▸ **Dataset records**

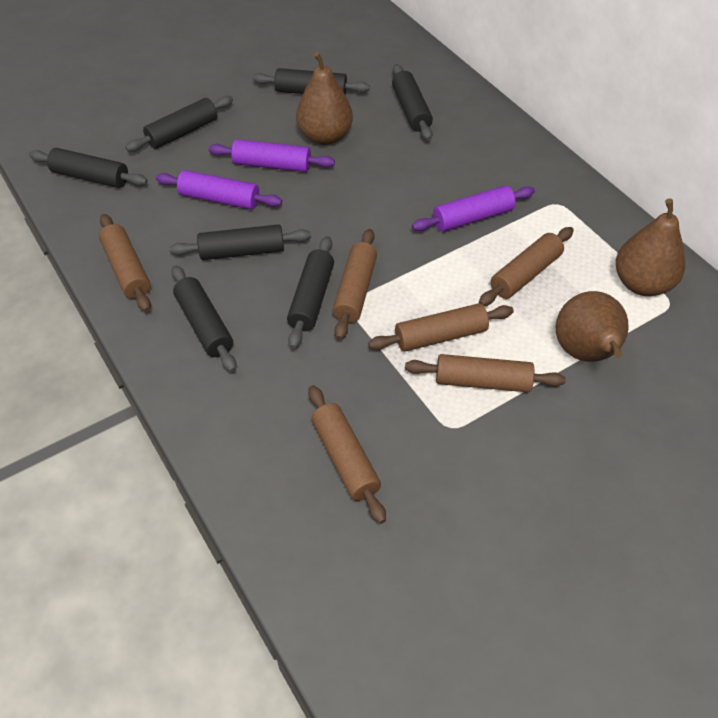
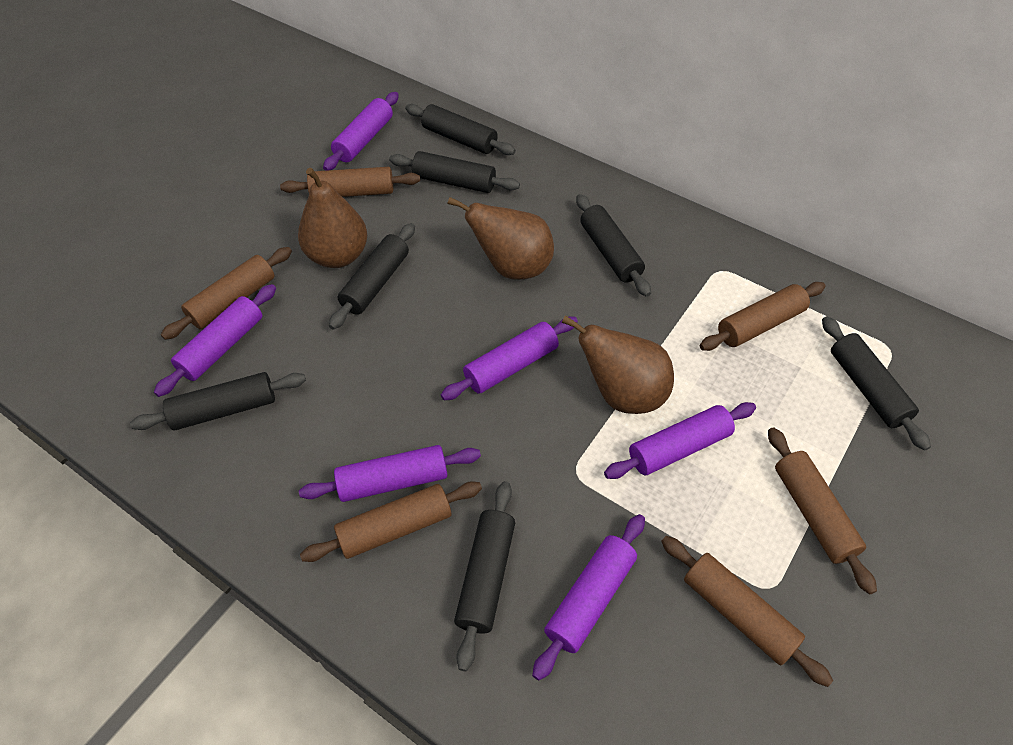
purple rolling pin: 3 -> 6

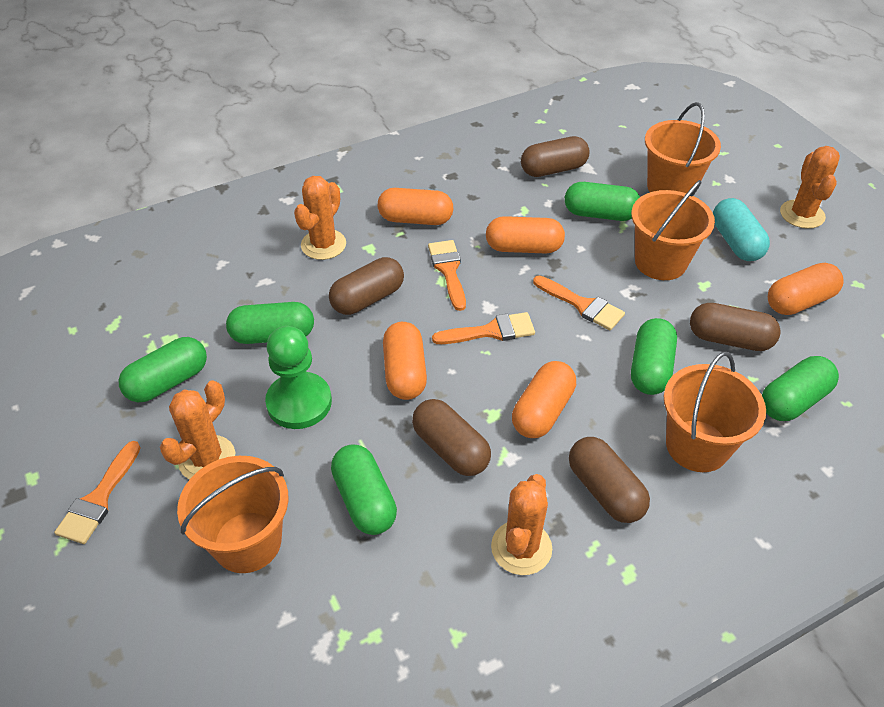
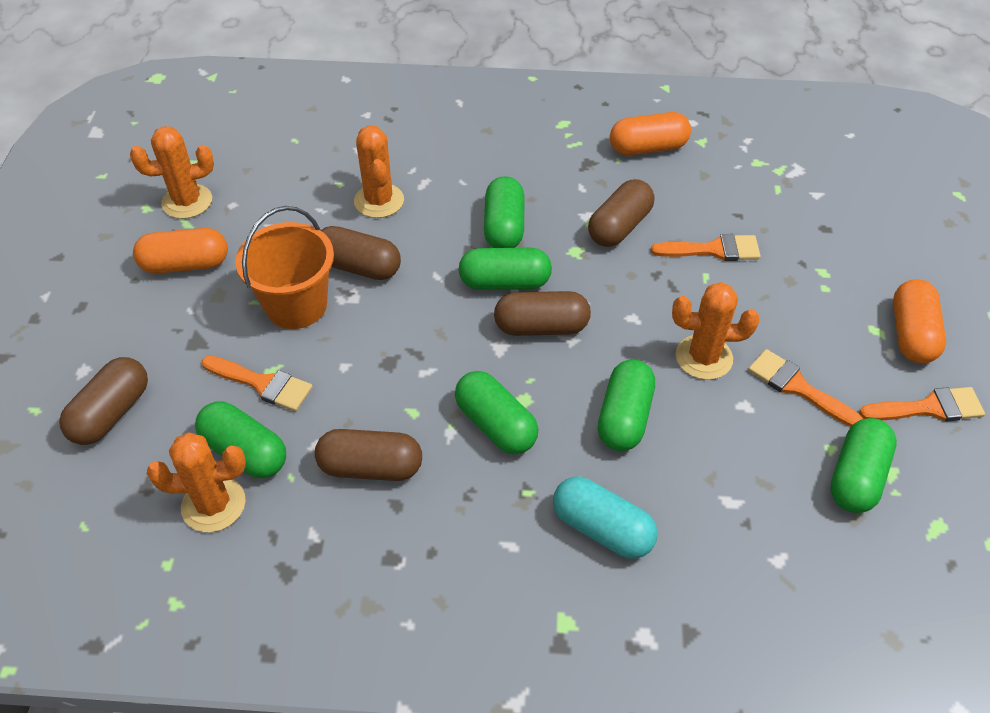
green pawn: 1 -> 0
orange bucket: 4 -> 1
orange capsule: 5 -> 3

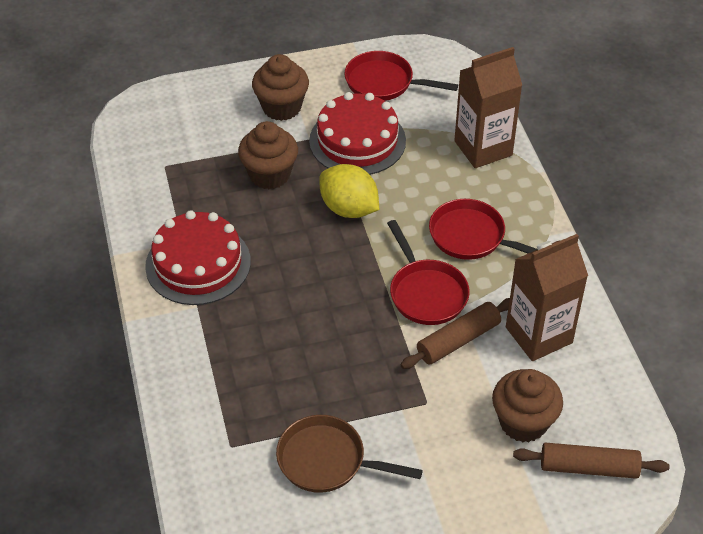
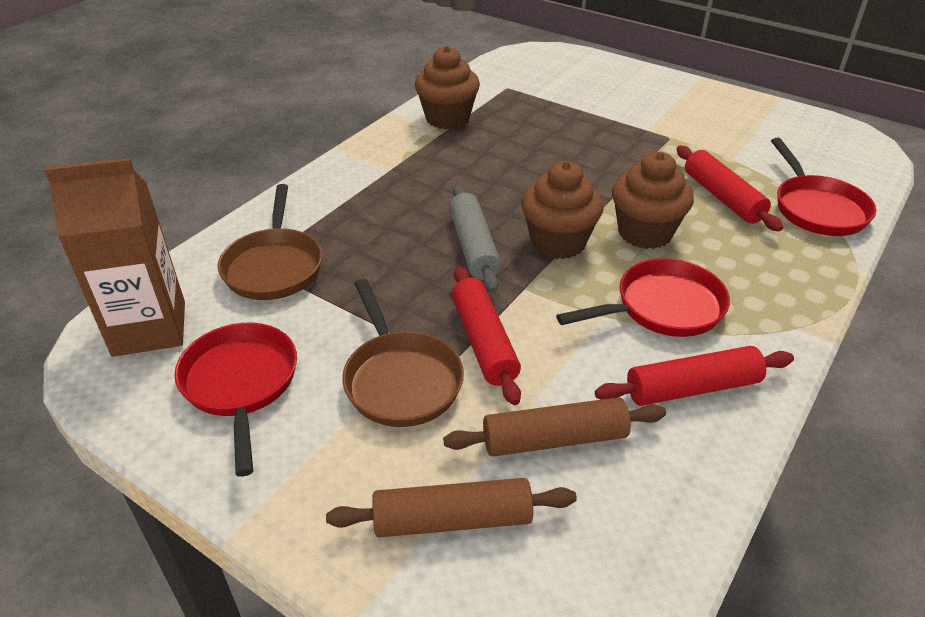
brown carton: 2 -> 1
brown pan: 1 -> 2
grey rolling pin: 0 -> 1
red cake: 2 -> 0
red rolling pin: 0 -> 3
yellow lemon: 1 -> 0

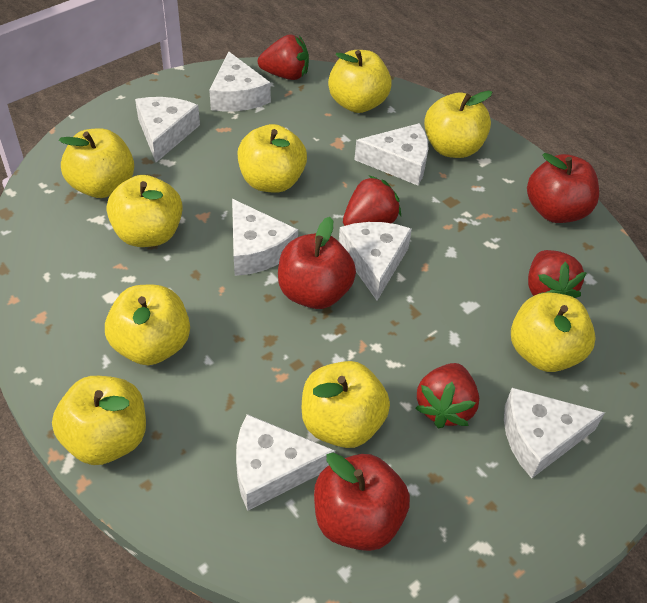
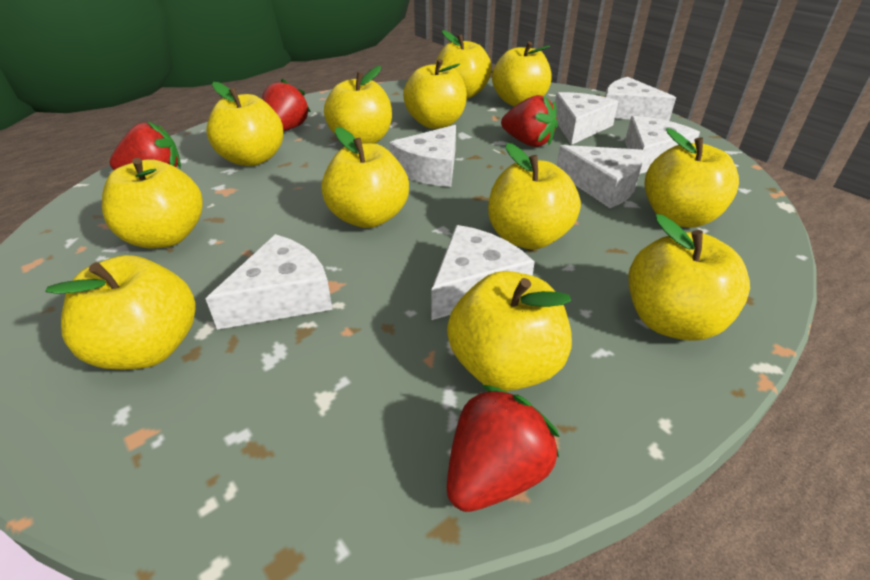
red apple: 3 -> 0
yellow apple: 9 -> 12

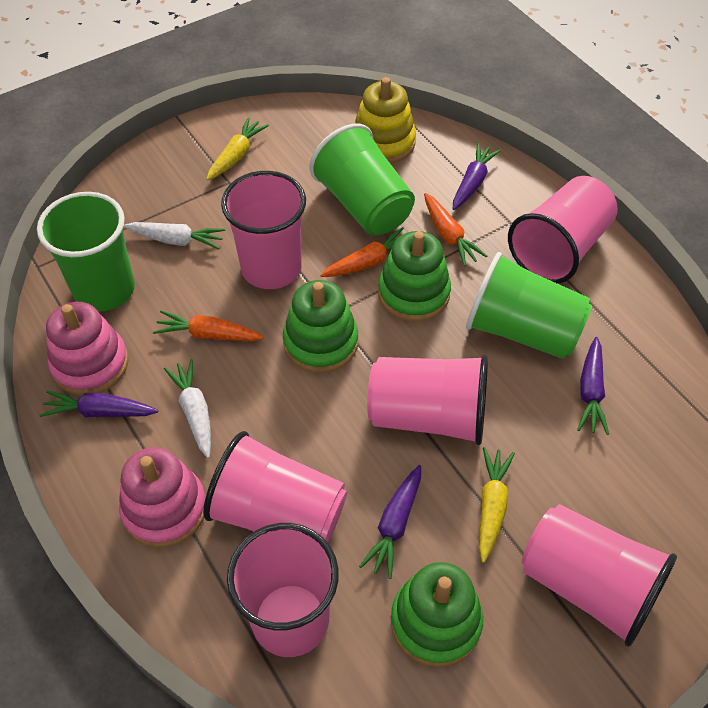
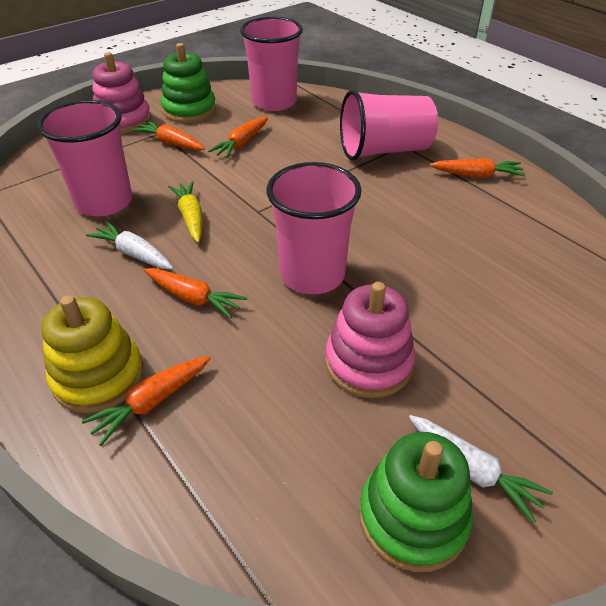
green cup: 3 -> 0
green stacking toy: 3 -> 2
orange carrot: 3 -> 5
pink cup: 6 -> 4
purple carrot: 4 -> 0
yellow carrot: 2 -> 1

▸ **How to complete this task**
All lines with the word "yellow" are needed; pull them from the entries and copy each.

▸ **Exercise result**
yellow lemon: 1 -> 0
yellow apple: 9 -> 12
yellow carrot: 2 -> 1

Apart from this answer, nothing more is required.